◆ **INFORMATION PROVIDED**:
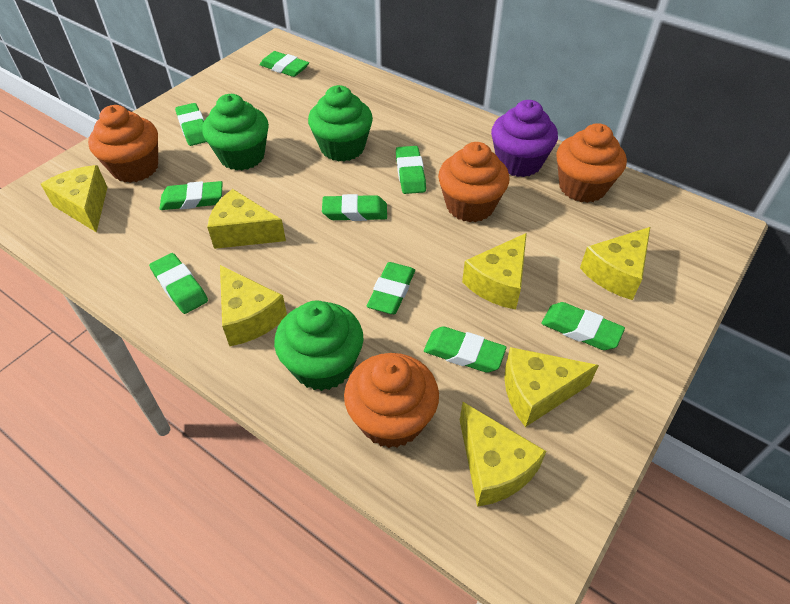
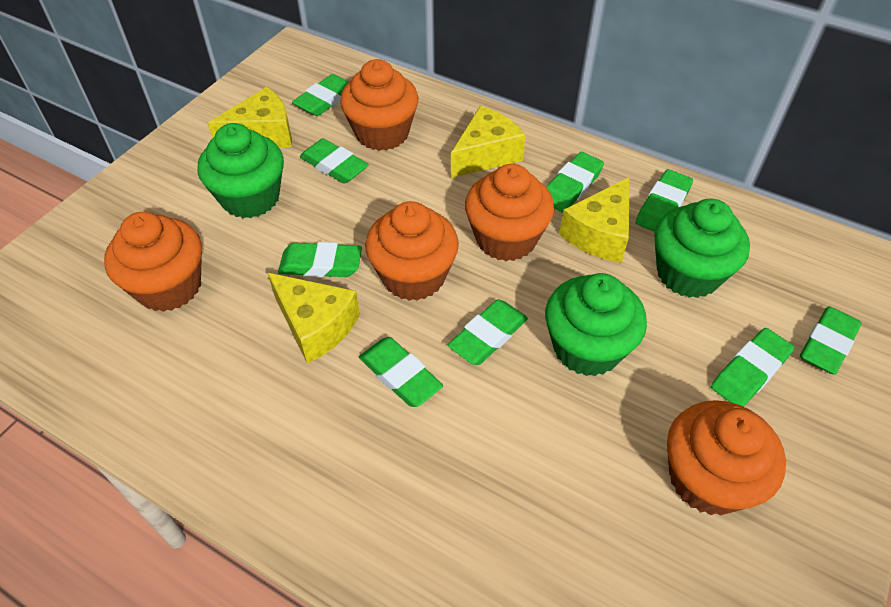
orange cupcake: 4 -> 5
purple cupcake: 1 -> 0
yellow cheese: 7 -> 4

◆ **EXERCISE INSTRUCTIONS**:
Would you return the material exactly, images excluded?

◆ **REPLY**:
orange cupcake: 4 -> 5
purple cupcake: 1 -> 0
yellow cheese: 7 -> 4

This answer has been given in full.